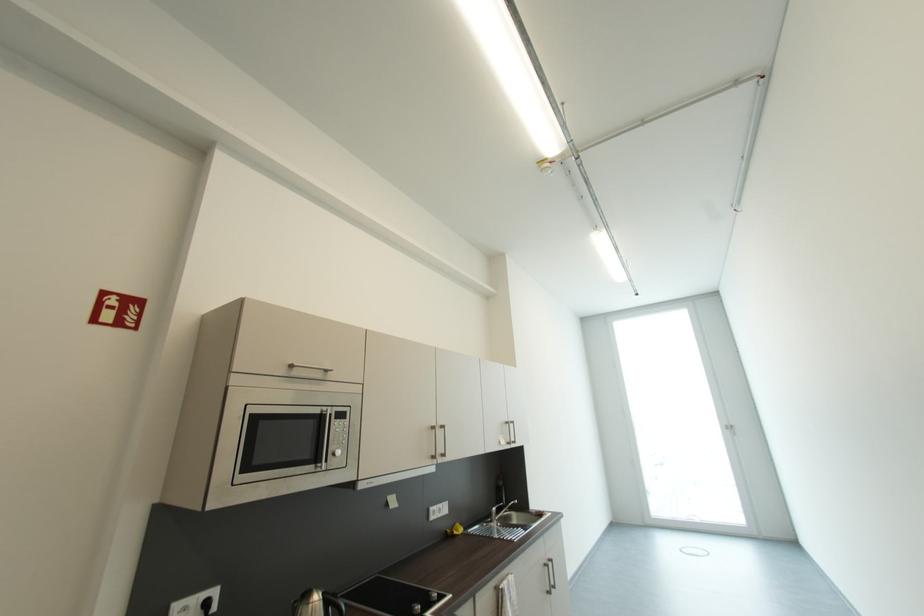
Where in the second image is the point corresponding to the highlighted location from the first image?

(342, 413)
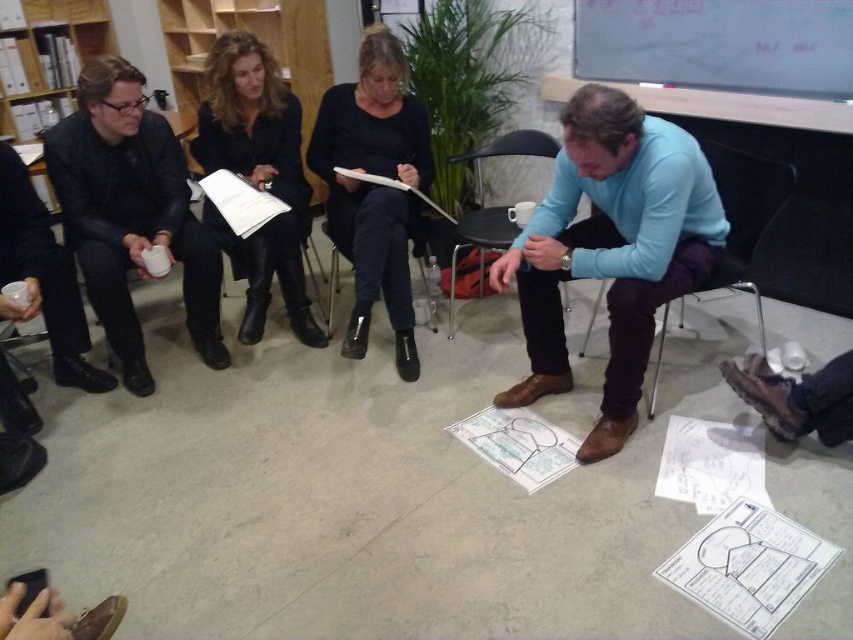
What do you see at coordinates (374, 188) in the screenshot? I see `black leather boots at center` at bounding box center [374, 188].

Can you confirm if black leather boots at center is shorter than black leather chair at center?

No.

Does point (379, 193) come closer to viewer compared to point (431, 205)?

Yes, it is.

In order to click on black leather boots at center in this screenshot , I will do `click(374, 188)`.

Which of these two, light blue sweater at center or velvet black jacket at upper center, stands shorter?

light blue sweater at center is shorter.

Between point (648, 316) and point (309, 340), which one is positioned behind?

The point (309, 340) is more distant.

At what (x,y) coordinates should I click in order to perform the action: click on light blue sweater at center. Please return your answer as a coordinate pair (x, y). The height and width of the screenshot is (640, 853). Looking at the image, I should click on (611, 248).

You are a GUI agent. You are given a task and a screenshot of the screen. Output one action in this format:
    pyautogui.click(x=<x>, y=<y>)
    Task: Click on the light blue sweater at center
    This screenshot has height=640, width=853.
    Given the screenshot: What is the action you would take?
    pyautogui.click(x=611, y=248)

Does white paper at lower center have a smaller size compared to metallic black chair at center?

Yes.

Can you confirm if white paper at lower center is bigger than metallic black chair at center?

No, white paper at lower center is not bigger than metallic black chair at center.

Who is more distant from viewer, (756, 564) or (759, 312)?

The point (759, 312) is behind.

What are the coordinates of `white paper at lower center` in the screenshot? It's located at coord(747,566).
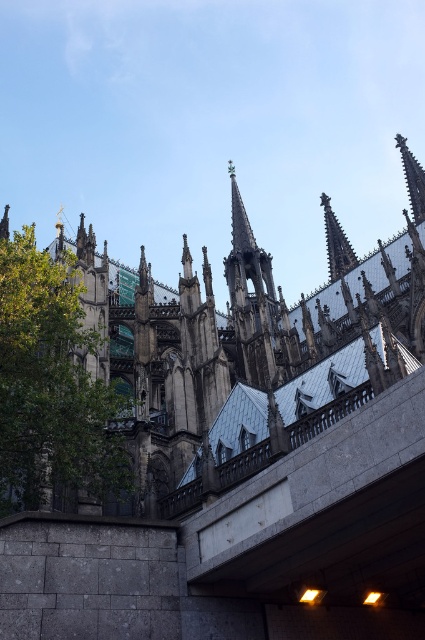
Looking at this image, does green leafy tree at left have a greater width compared to dark gray stone spire at center?

Yes, green leafy tree at left is wider than dark gray stone spire at center.

Who is shorter, green leafy tree at left or dark gray stone spire at center?

Standing shorter between the two is green leafy tree at left.

Does point (48, 260) come farther from viewer compared to point (252, 292)?

No.

Locate an element on the screen. The image size is (425, 640). green leafy tree at left is located at coordinates (51, 385).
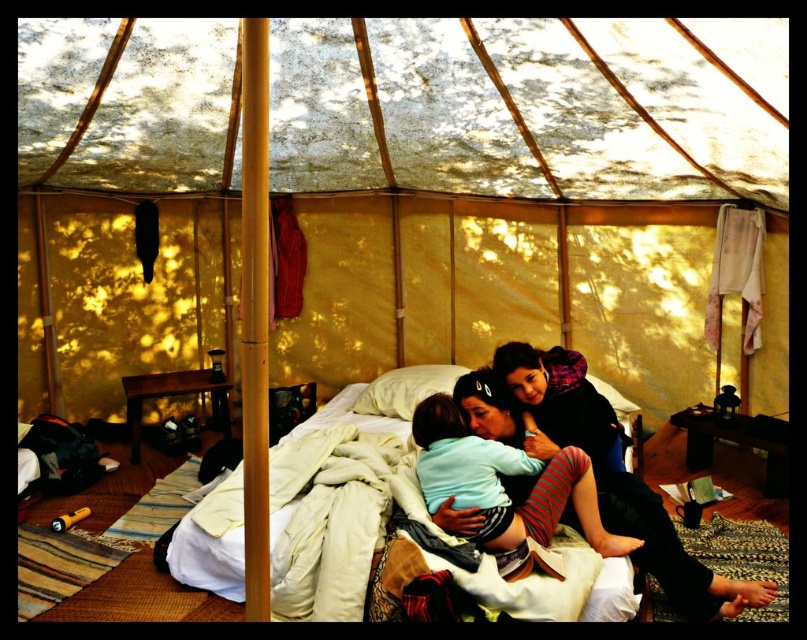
◇ ◇ ◇ ◇ ◇ ◇ ◇
Write out all of the material above line for line, without changing a word, and leave out the pictures.

**Response below:**
Where in the second image is the point corresponding to the highlighted location from the first image?

(342, 413)
What do you see at coordinates (374, 188) in the screenshot? I see `black leather boots at center` at bounding box center [374, 188].

Can you confirm if black leather boots at center is shorter than black leather chair at center?

No.

Does point (379, 193) come closer to viewer compared to point (431, 205)?

Yes, it is.

In order to click on black leather boots at center in this screenshot , I will do `click(374, 188)`.

Which of these two, light blue sweater at center or velvet black jacket at upper center, stands shorter?

light blue sweater at center is shorter.

Between point (648, 316) and point (309, 340), which one is positioned behind?

The point (309, 340) is more distant.

At what (x,y) coordinates should I click in order to perform the action: click on light blue sweater at center. Please return your answer as a coordinate pair (x, y). The height and width of the screenshot is (640, 853). Looking at the image, I should click on (611, 248).

You are a GUI agent. You are given a task and a screenshot of the screen. Output one action in this format:
    pyautogui.click(x=<x>, y=<y>)
    Task: Click on the light blue sweater at center
    This screenshot has height=640, width=853.
    Given the screenshot: What is the action you would take?
    pyautogui.click(x=611, y=248)

Does white paper at lower center have a smaller size compared to metallic black chair at center?

Yes.

Can you confirm if white paper at lower center is bigger than metallic black chair at center?

No, white paper at lower center is not bigger than metallic black chair at center.

Who is more distant from viewer, (756, 564) or (759, 312)?

The point (759, 312) is behind.

What are the coordinates of `white paper at lower center` in the screenshot? It's located at coord(747,566).
Looking at this image, does green leafy tree at left have a greater width compared to dark gray stone spire at center?

Yes, green leafy tree at left is wider than dark gray stone spire at center.

Who is shorter, green leafy tree at left or dark gray stone spire at center?

Standing shorter between the two is green leafy tree at left.

Does point (48, 260) come farther from viewer compared to point (252, 292)?

No.

Locate an element on the screen. The image size is (425, 640). green leafy tree at left is located at coordinates (51, 385).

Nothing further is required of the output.